**Extracted information**:
⟨

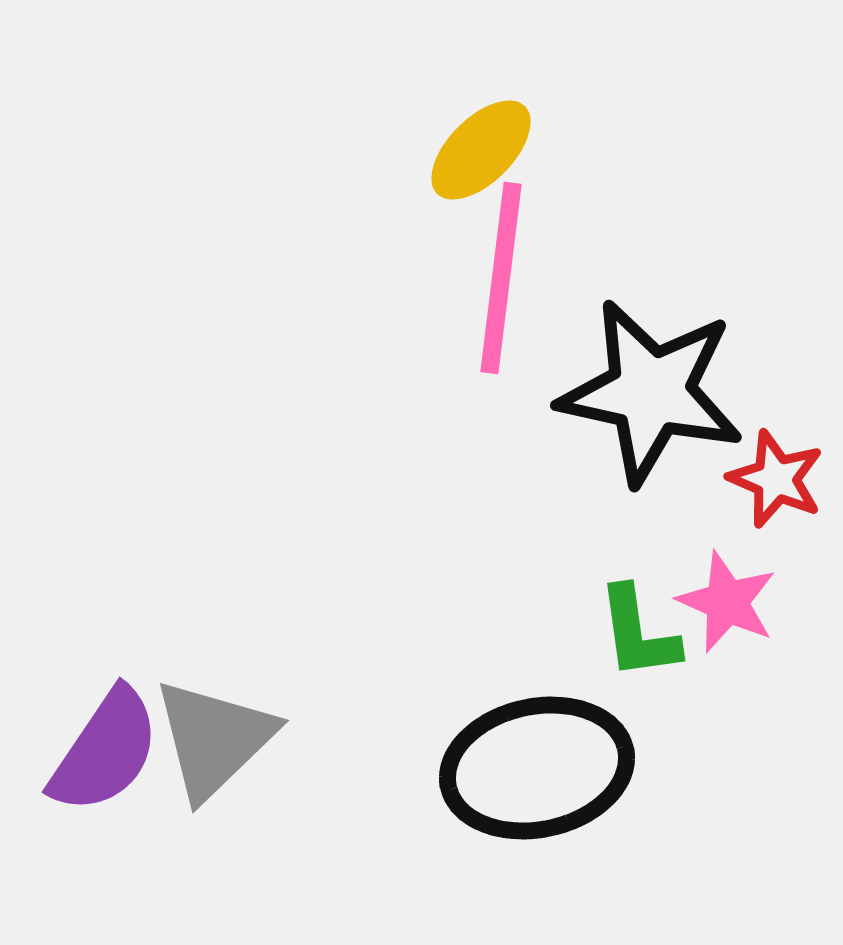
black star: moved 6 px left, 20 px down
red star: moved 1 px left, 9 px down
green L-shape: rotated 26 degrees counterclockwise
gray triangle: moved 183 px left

⟩
⟨

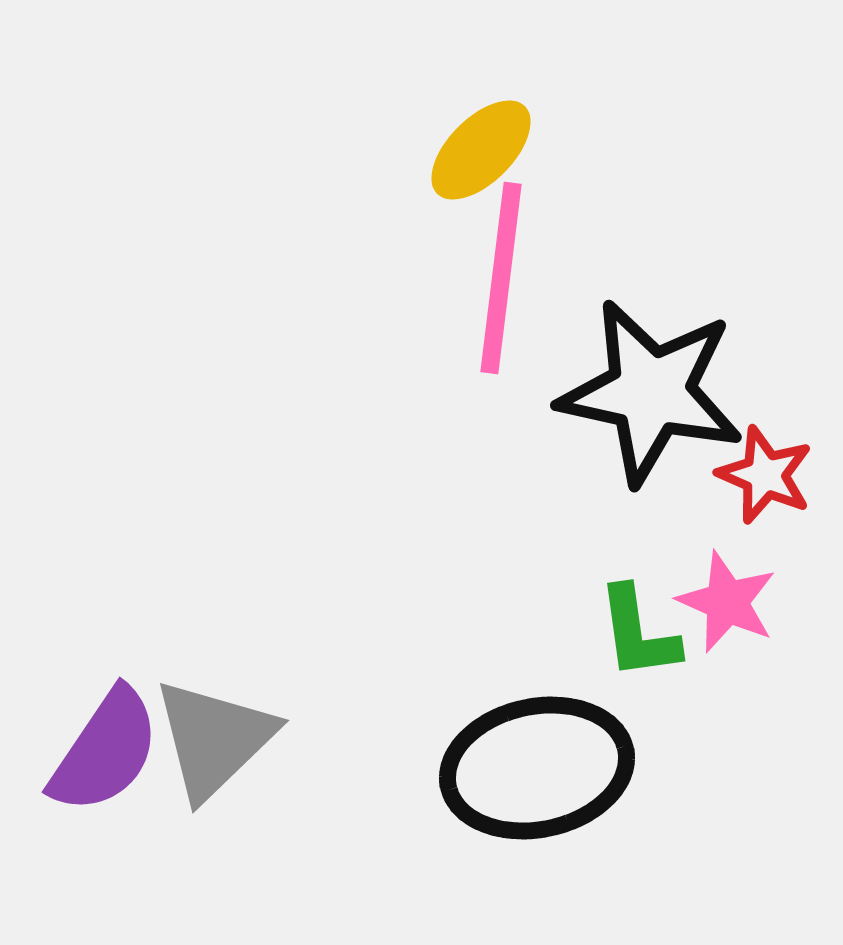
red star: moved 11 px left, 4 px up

⟩

**Exercise task**:
Substitute "shifted" for every "moved" in the listing's lines from the one containing "black star: moved 6 px left, 20 px down" through the one containing "gray triangle: moved 183 px left", both included, and write out only those lines with nothing else altered.

**Solution to the exercise**:
black star: shifted 6 px left, 20 px down
red star: shifted 1 px left, 9 px down
green L-shape: rotated 26 degrees counterclockwise
gray triangle: shifted 183 px left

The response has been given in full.